***** TASK INPUT *****

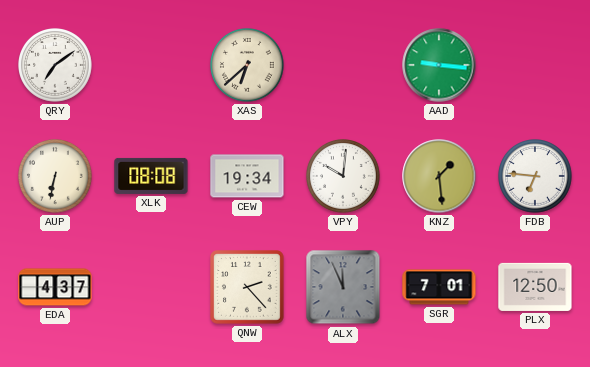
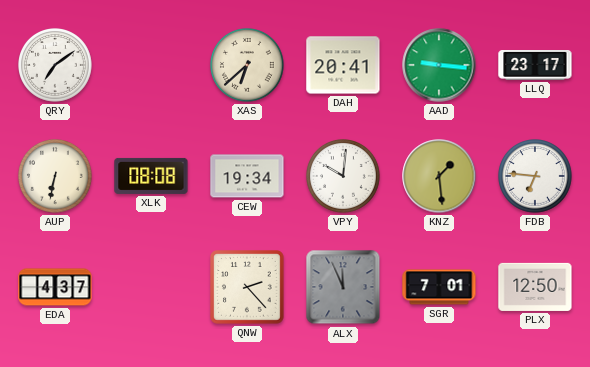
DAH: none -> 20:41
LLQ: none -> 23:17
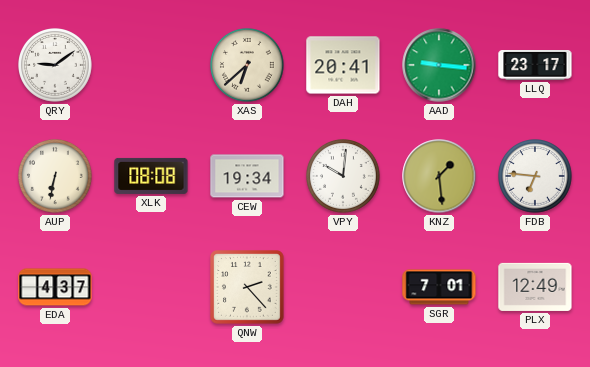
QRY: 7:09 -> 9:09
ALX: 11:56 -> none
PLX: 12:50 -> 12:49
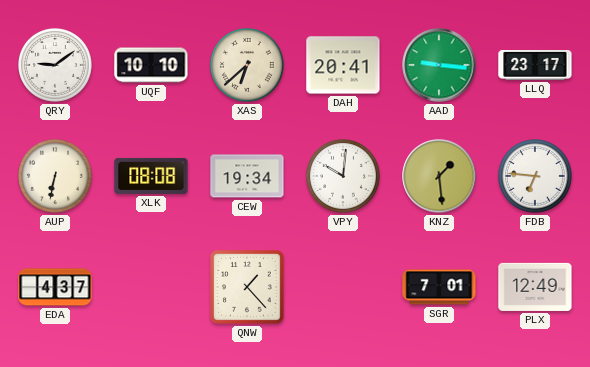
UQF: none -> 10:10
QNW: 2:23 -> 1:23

*****

▸ **TASK BRIEF**
Extract every line in the block of data above that contains the string "none", copying each one unchanged.

▸ **RESULT FOR THIS EXERCISE**
DAH: none -> 20:41
LLQ: none -> 23:17
ALX: 11:56 -> none
UQF: none -> 10:10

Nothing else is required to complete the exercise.